[Image sets with object changes]
========
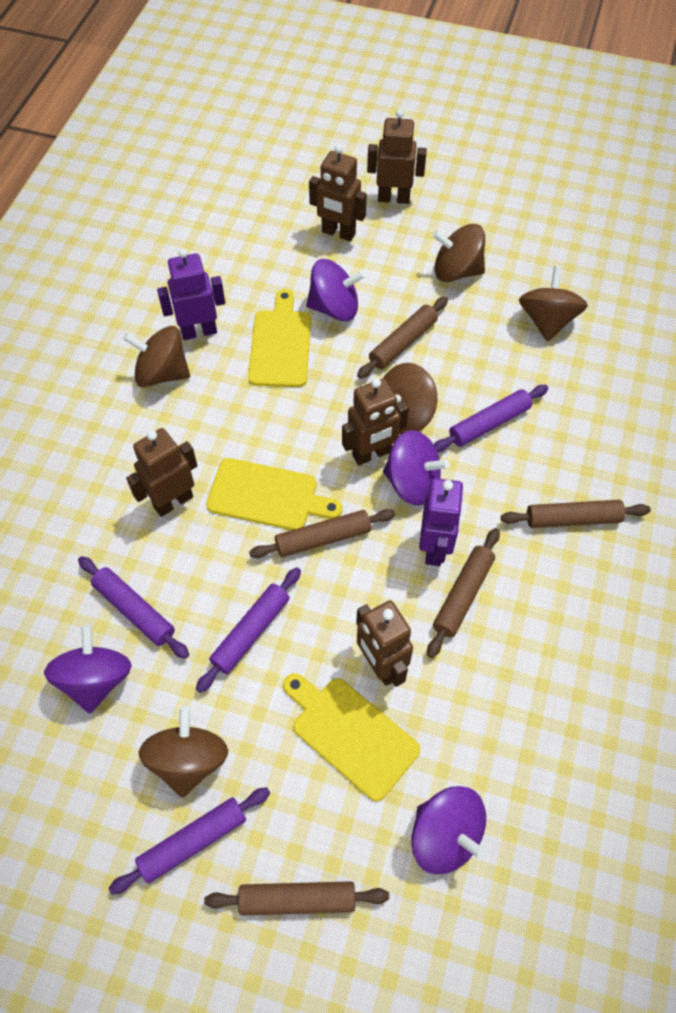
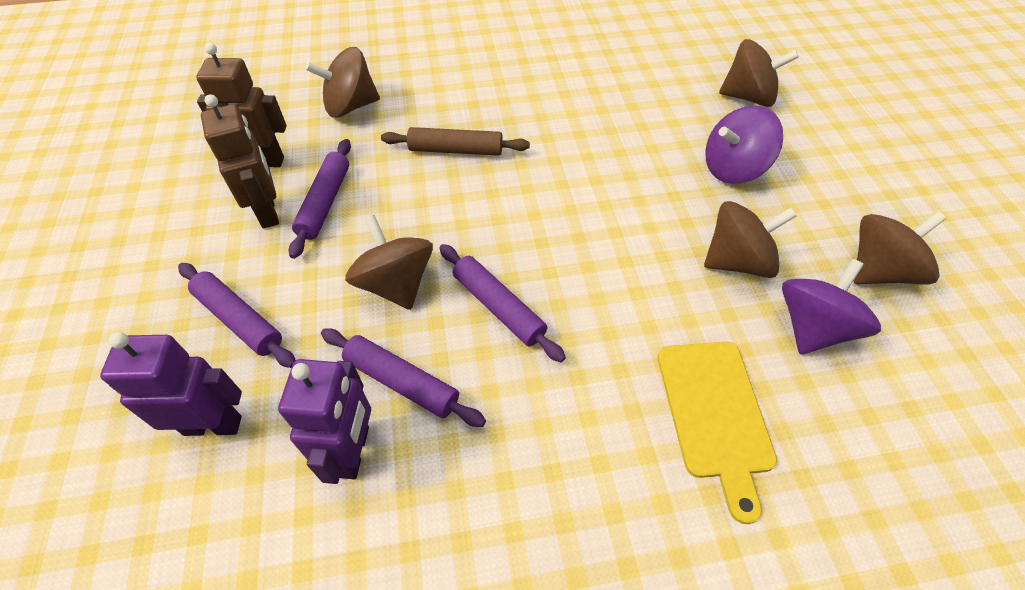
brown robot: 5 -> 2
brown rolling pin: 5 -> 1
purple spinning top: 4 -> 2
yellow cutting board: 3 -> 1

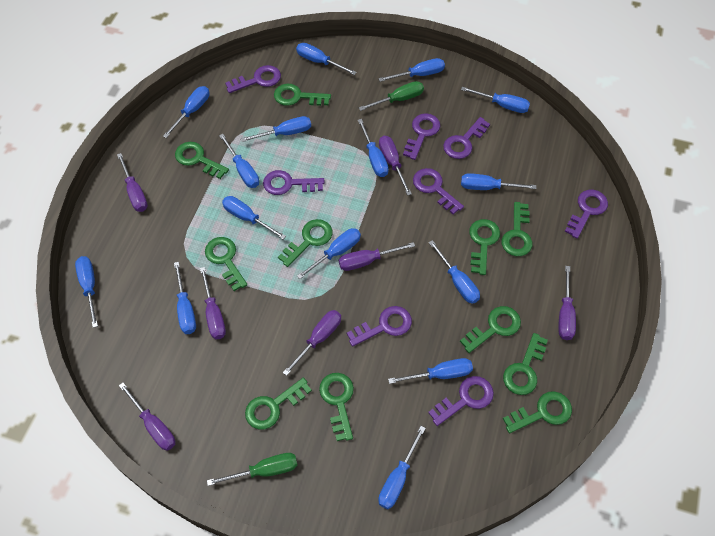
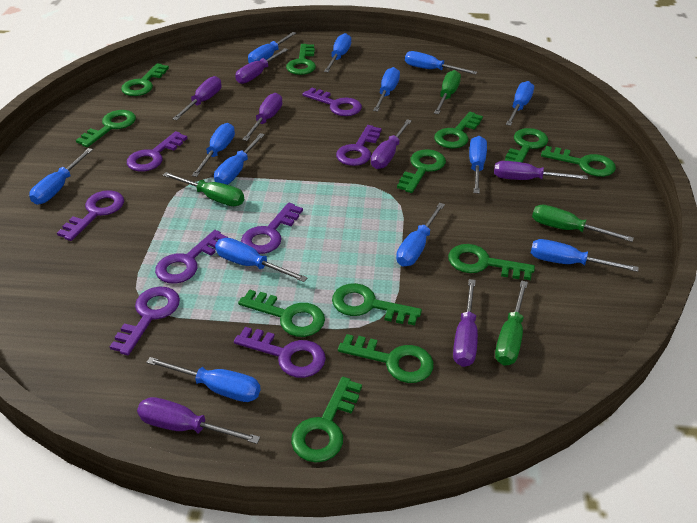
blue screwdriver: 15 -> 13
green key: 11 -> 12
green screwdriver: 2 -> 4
========
» WHAT THE TASK REQUIRES:
Output the records verbatim without pictures.

» YOUR SOLUTION:
brown robot: 5 -> 2
brown rolling pin: 5 -> 1
purple spinning top: 4 -> 2
yellow cutting board: 3 -> 1

blue screwdriver: 15 -> 13
green key: 11 -> 12
green screwdriver: 2 -> 4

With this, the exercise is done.